> **Exercise description**
Make an exact copy of the entries below with the pictures removed.

=== Begin Enclosure ===

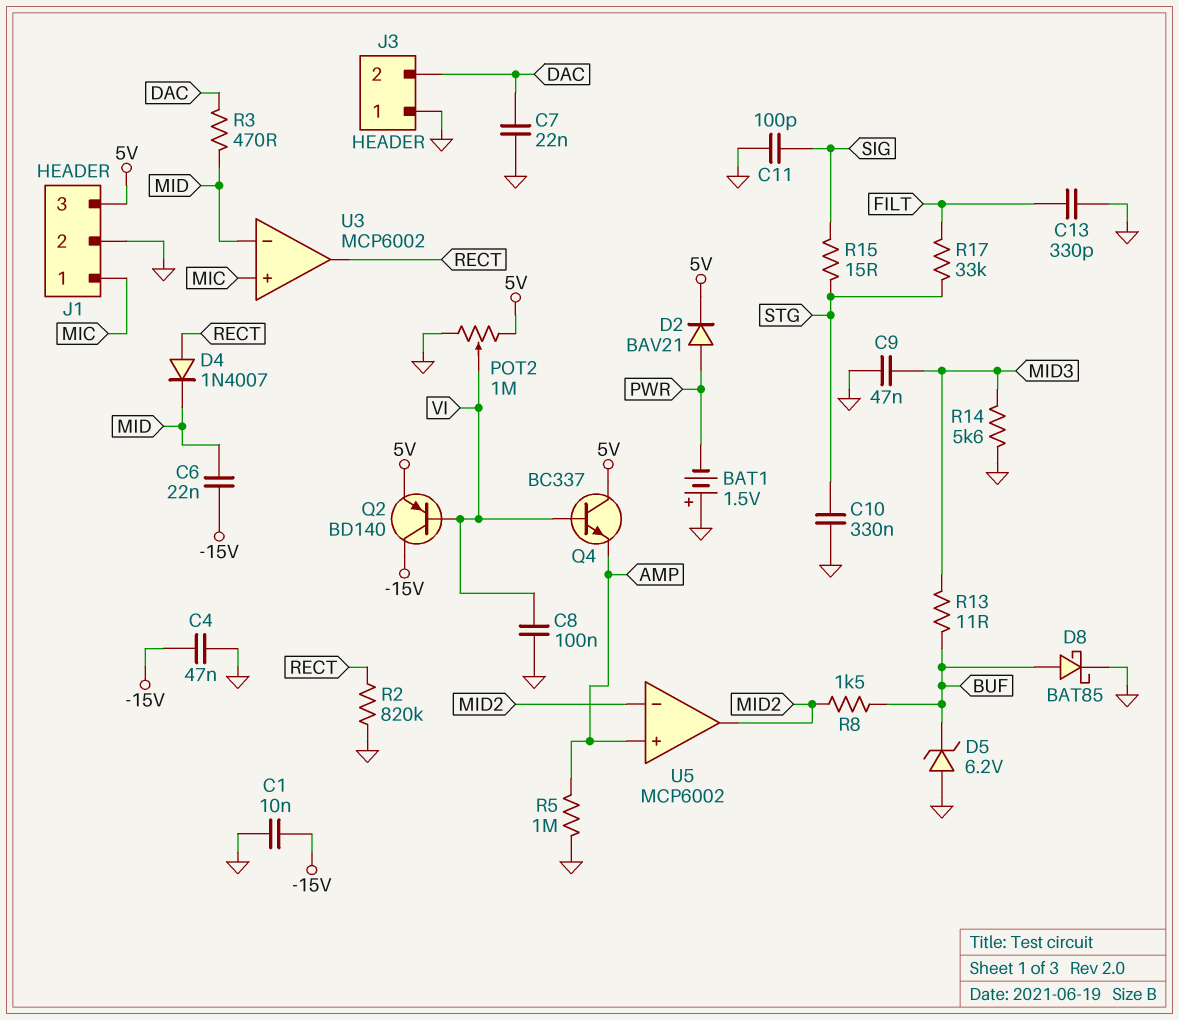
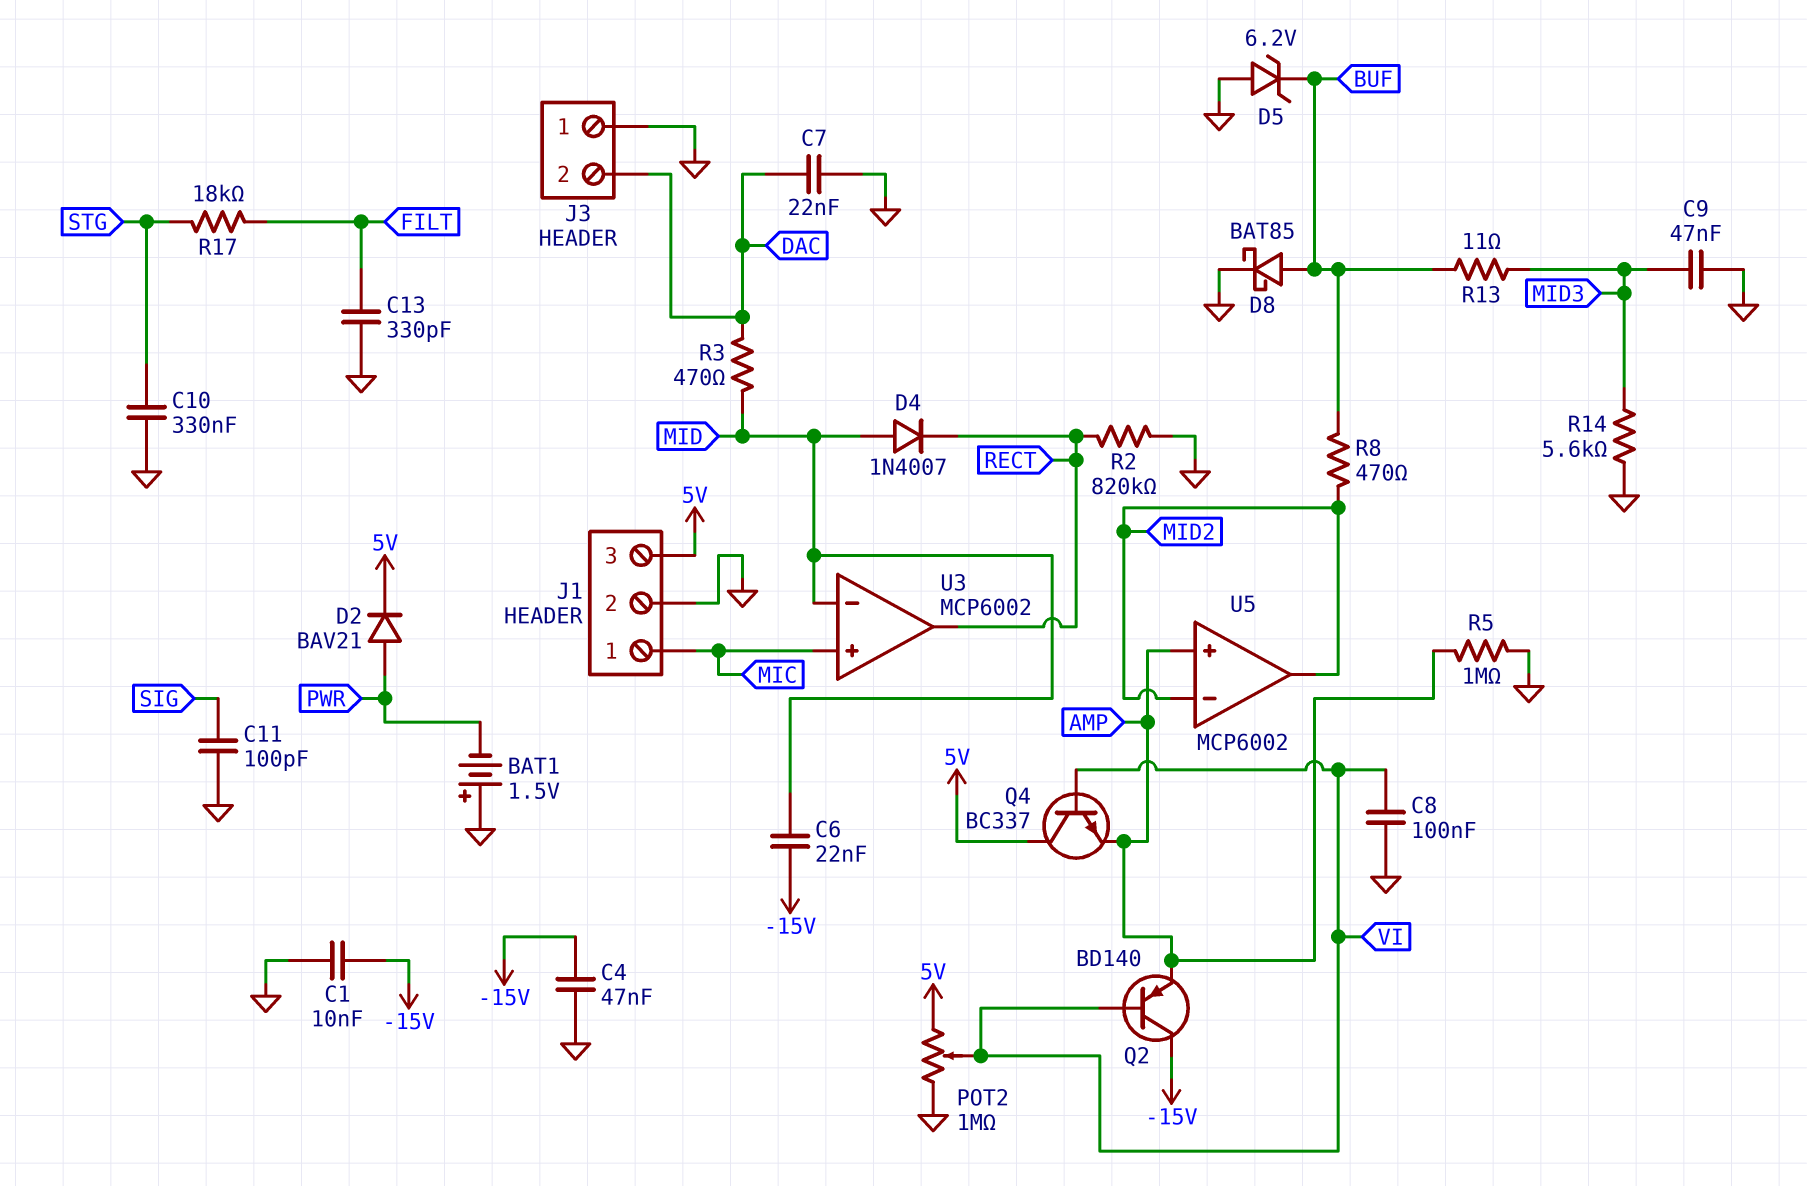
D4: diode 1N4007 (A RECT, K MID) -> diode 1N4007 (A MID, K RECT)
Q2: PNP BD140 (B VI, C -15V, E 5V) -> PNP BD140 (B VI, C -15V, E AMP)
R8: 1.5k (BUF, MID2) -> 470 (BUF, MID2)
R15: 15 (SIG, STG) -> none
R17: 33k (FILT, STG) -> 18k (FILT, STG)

=== End Enclosure ===

> **Exercise response**
D4: diode 1N4007 (A RECT, K MID) -> diode 1N4007 (A MID, K RECT)
Q2: PNP BD140 (B VI, C -15V, E 5V) -> PNP BD140 (B VI, C -15V, E AMP)
R8: 1.5k (BUF, MID2) -> 470 (BUF, MID2)
R15: 15 (SIG, STG) -> none
R17: 33k (FILT, STG) -> 18k (FILT, STG)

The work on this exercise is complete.